= Beginning of Section =
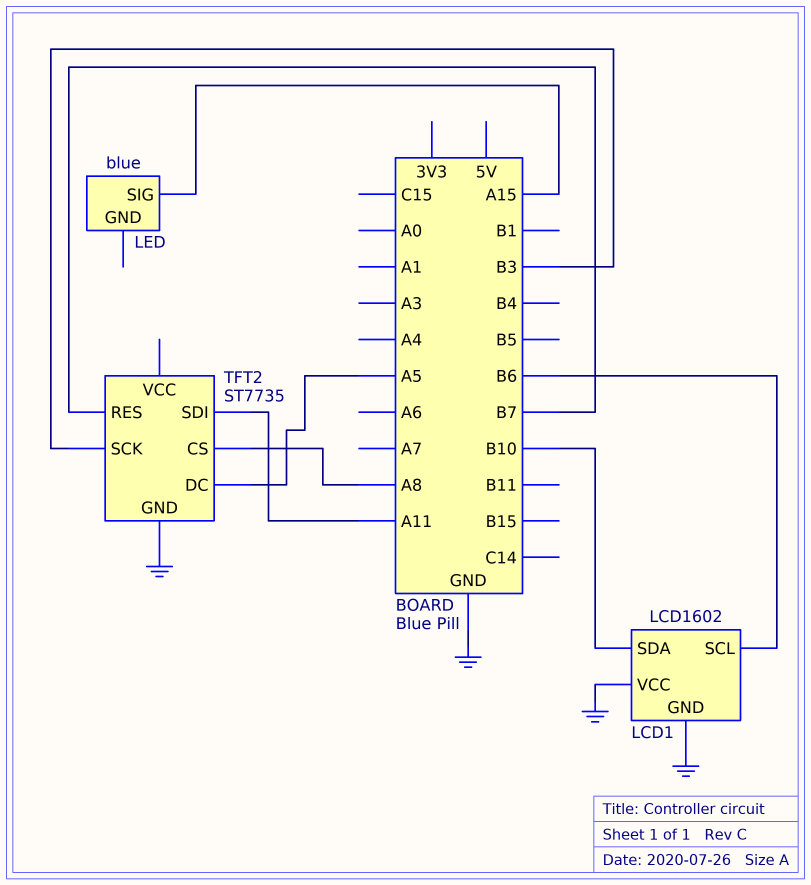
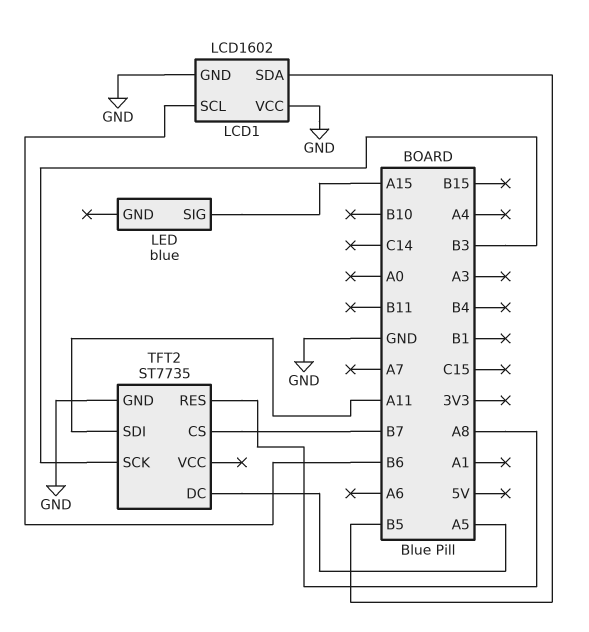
LCD1 pin SDA: B10 -> B5
TFT2 pin CS: A8 -> B7
TFT2 pin RES: B7 -> A8

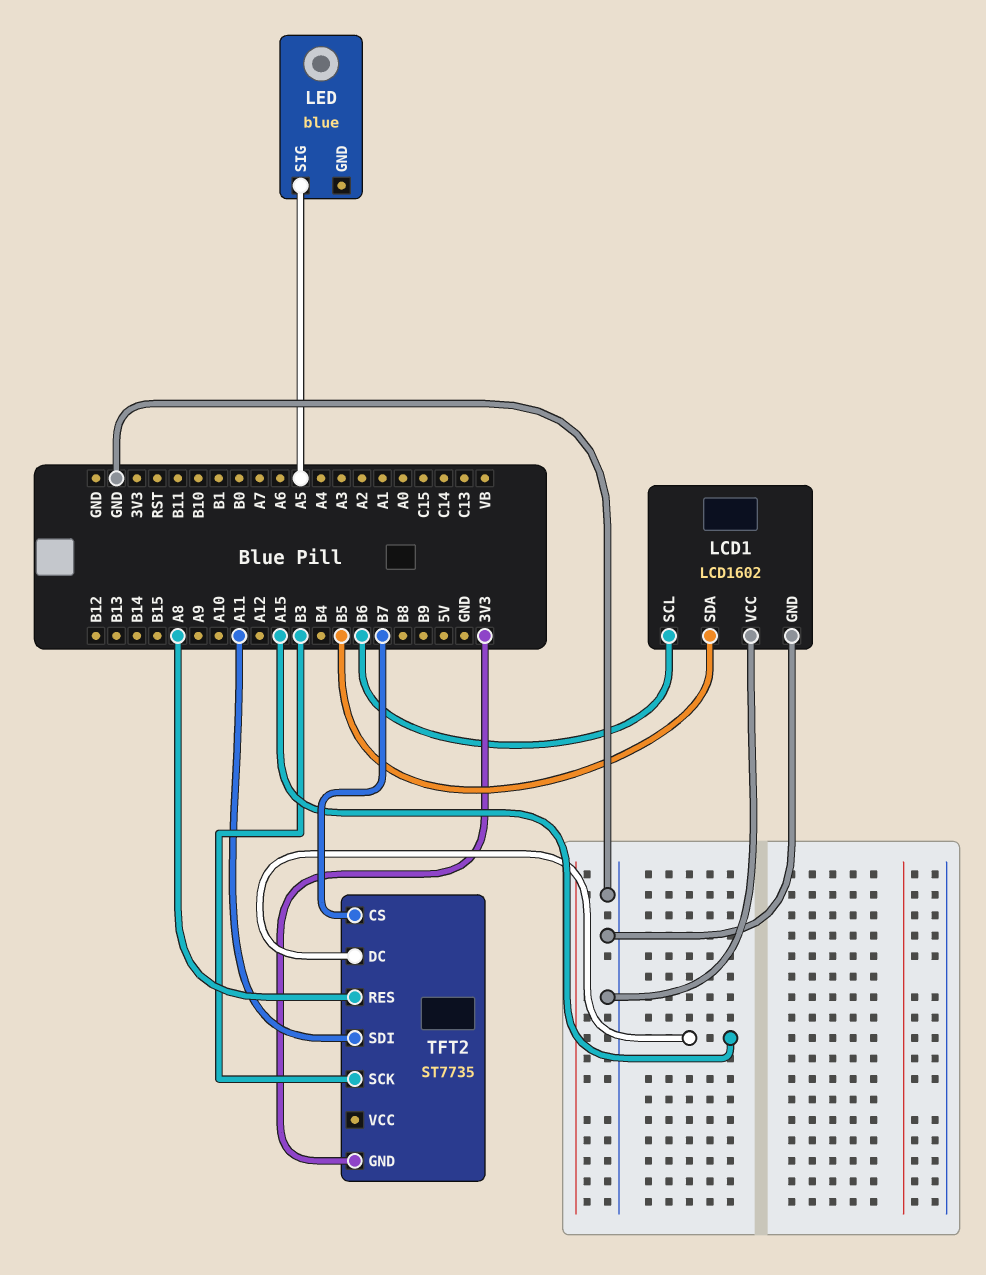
LED pin SIG: A15 -> A5
TFT2 pin DC: A5 -> A15
TFT2 pin GND: GND -> 3V3

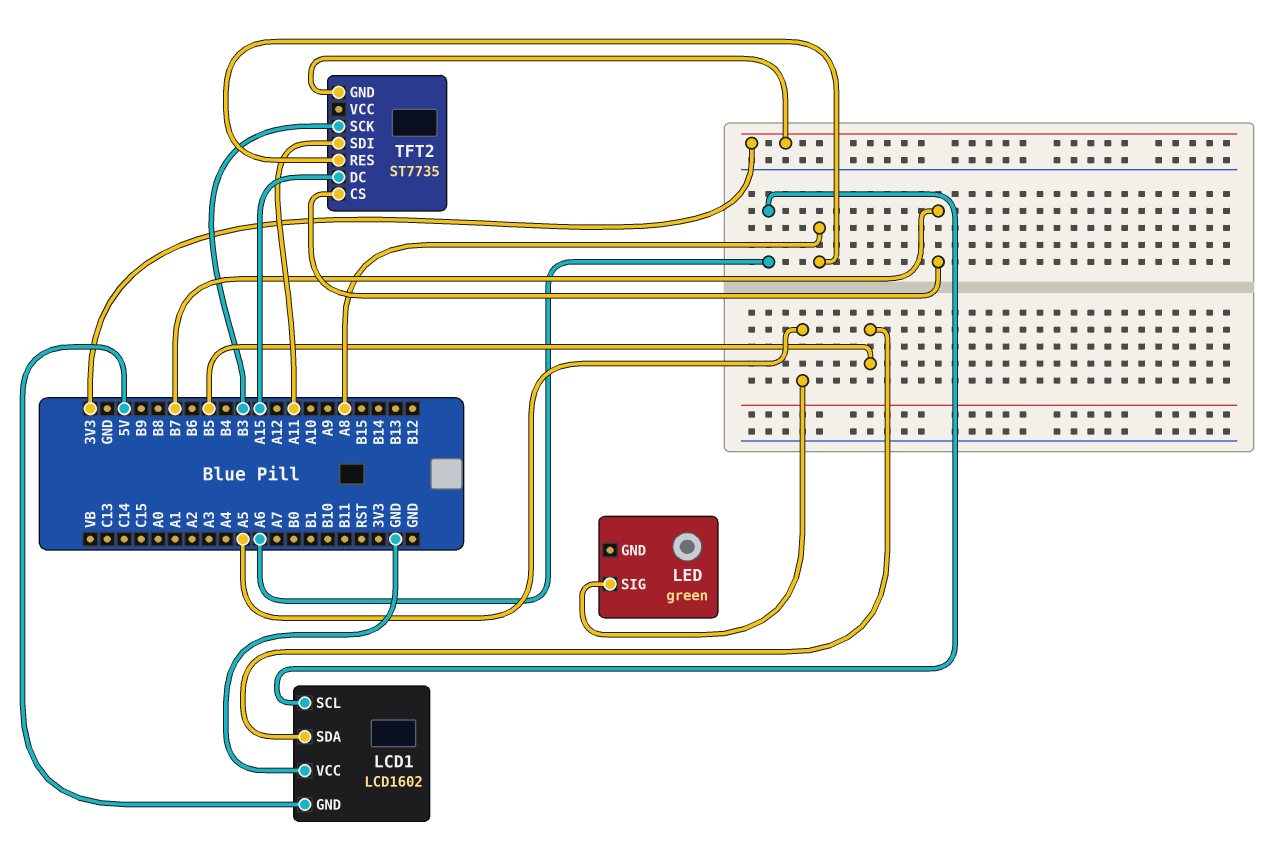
LCD1 pin GND: GND -> 5V
LCD1 pin SCL: B6 -> A6
LED: blue -> green

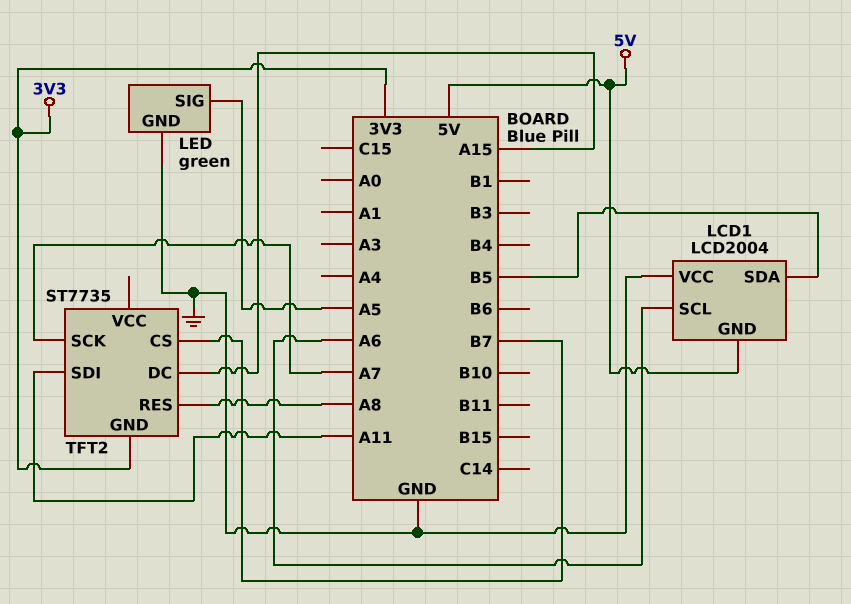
LCD1: LCD1602 -> LCD2004
LED pin GND: none -> GND
TFT2 pin SCK: B3 -> A7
= End of Section =
**Exercise directions:** When copying the material, leave every image behind and keep each line verbatim.

**Output for this task:**
LCD1 pin SDA: B10 -> B5
TFT2 pin CS: A8 -> B7
TFT2 pin RES: B7 -> A8

LED pin SIG: A15 -> A5
TFT2 pin DC: A5 -> A15
TFT2 pin GND: GND -> 3V3

LCD1 pin GND: GND -> 5V
LCD1 pin SCL: B6 -> A6
LED: blue -> green

LCD1: LCD1602 -> LCD2004
LED pin GND: none -> GND
TFT2 pin SCK: B3 -> A7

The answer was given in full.